==== Data segment ====

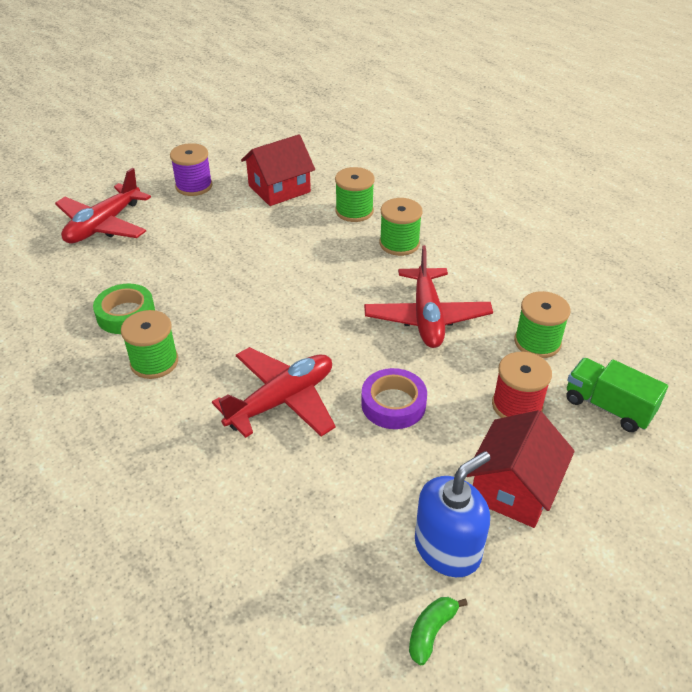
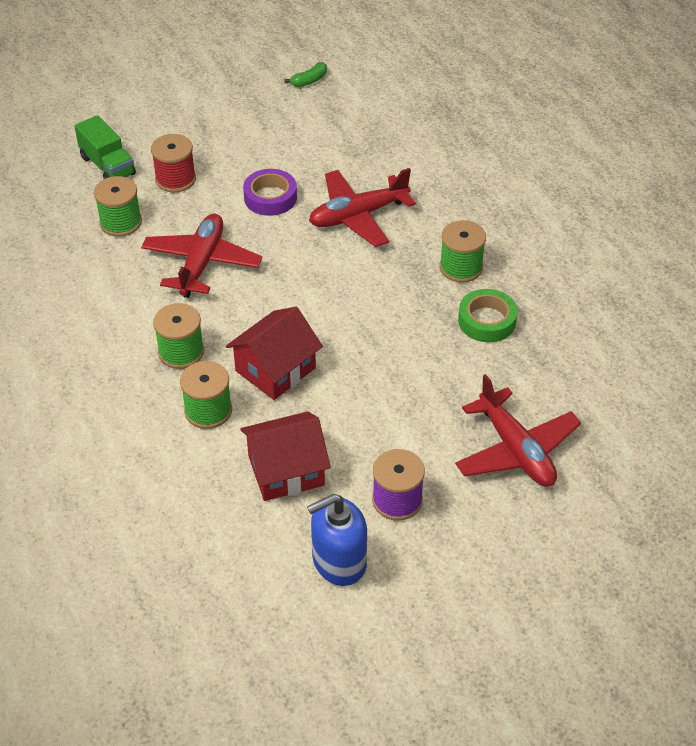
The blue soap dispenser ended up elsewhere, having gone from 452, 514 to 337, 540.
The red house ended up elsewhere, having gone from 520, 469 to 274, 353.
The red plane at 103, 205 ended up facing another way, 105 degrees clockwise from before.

====

• What is expected
Report the number of lines above holding "gone", and only that.

• Result of this task
2